● **Provided entries**:
··········

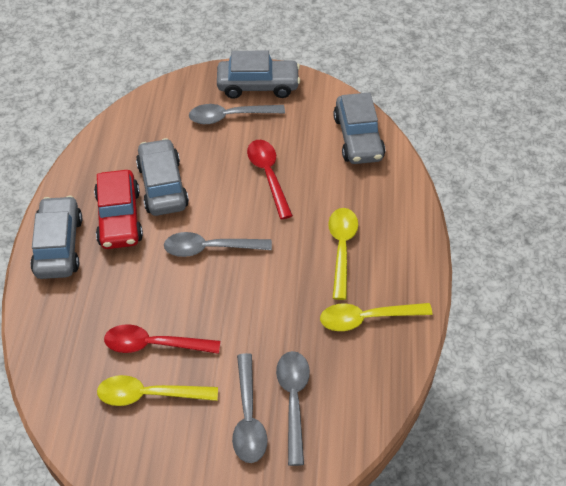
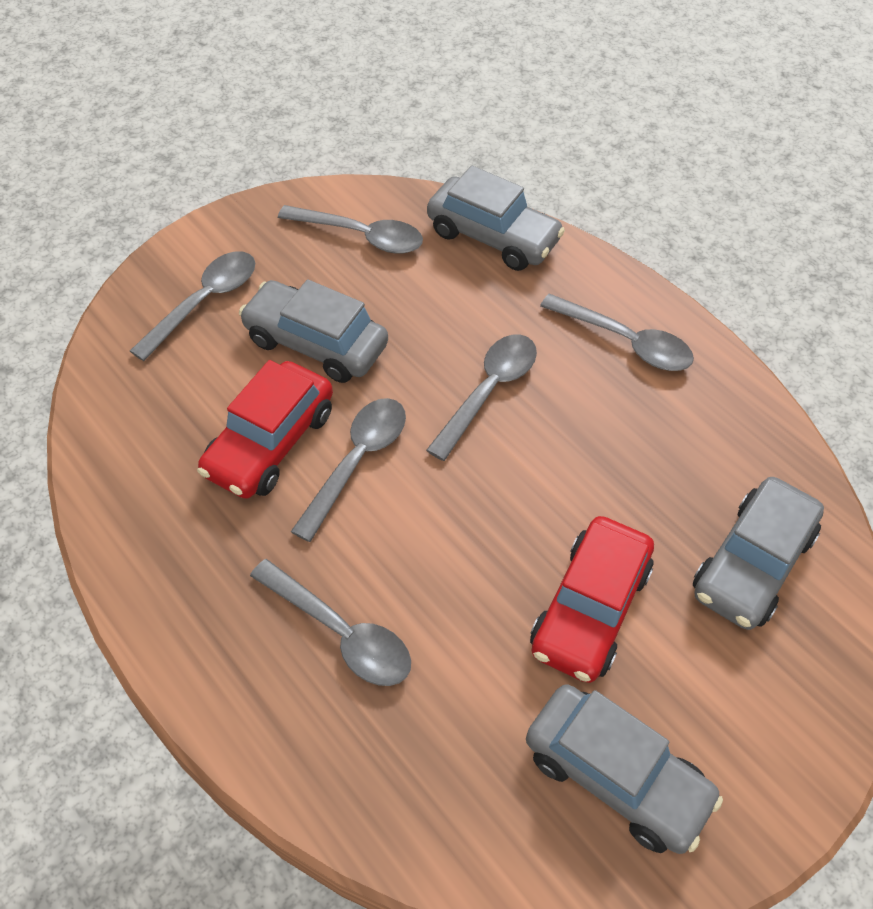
grey spoon: 4 -> 6
red car: 1 -> 2
red spoon: 2 -> 0
yellow spoon: 3 -> 0

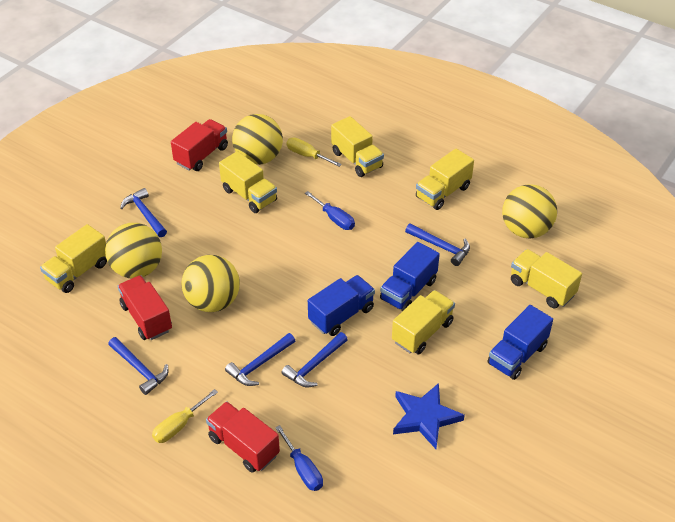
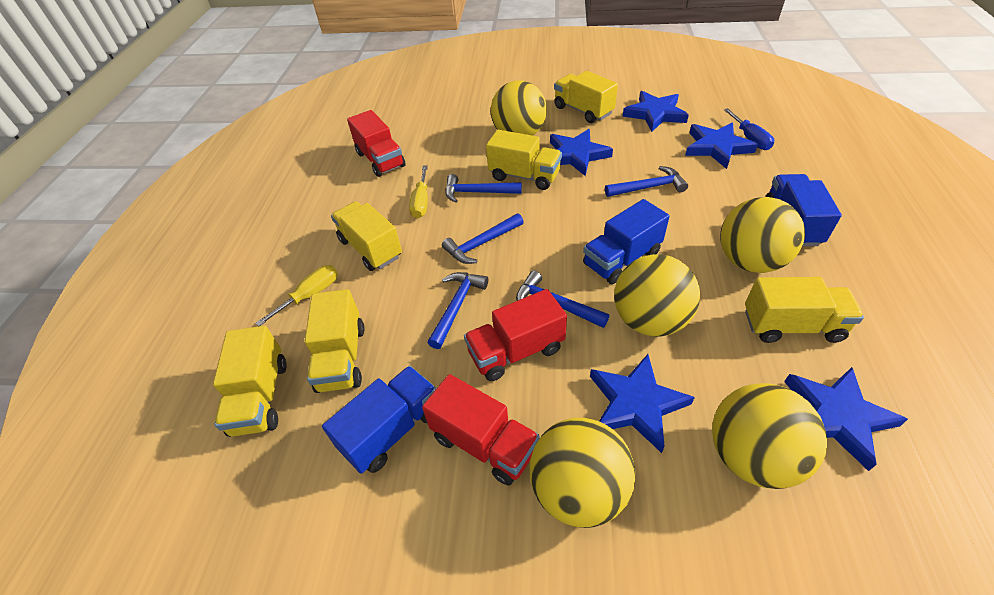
blue screwdriver: 2 -> 1
blue star: 1 -> 5
yellow ball: 4 -> 5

··········

● **Problem**: Pictures excluded, output exactly the line that contains "red car: 1 -> 2" and every line after it to the end of the data above.

● **Answer space**:
red car: 1 -> 2
red spoon: 2 -> 0
yellow spoon: 3 -> 0

blue screwdriver: 2 -> 1
blue star: 1 -> 5
yellow ball: 4 -> 5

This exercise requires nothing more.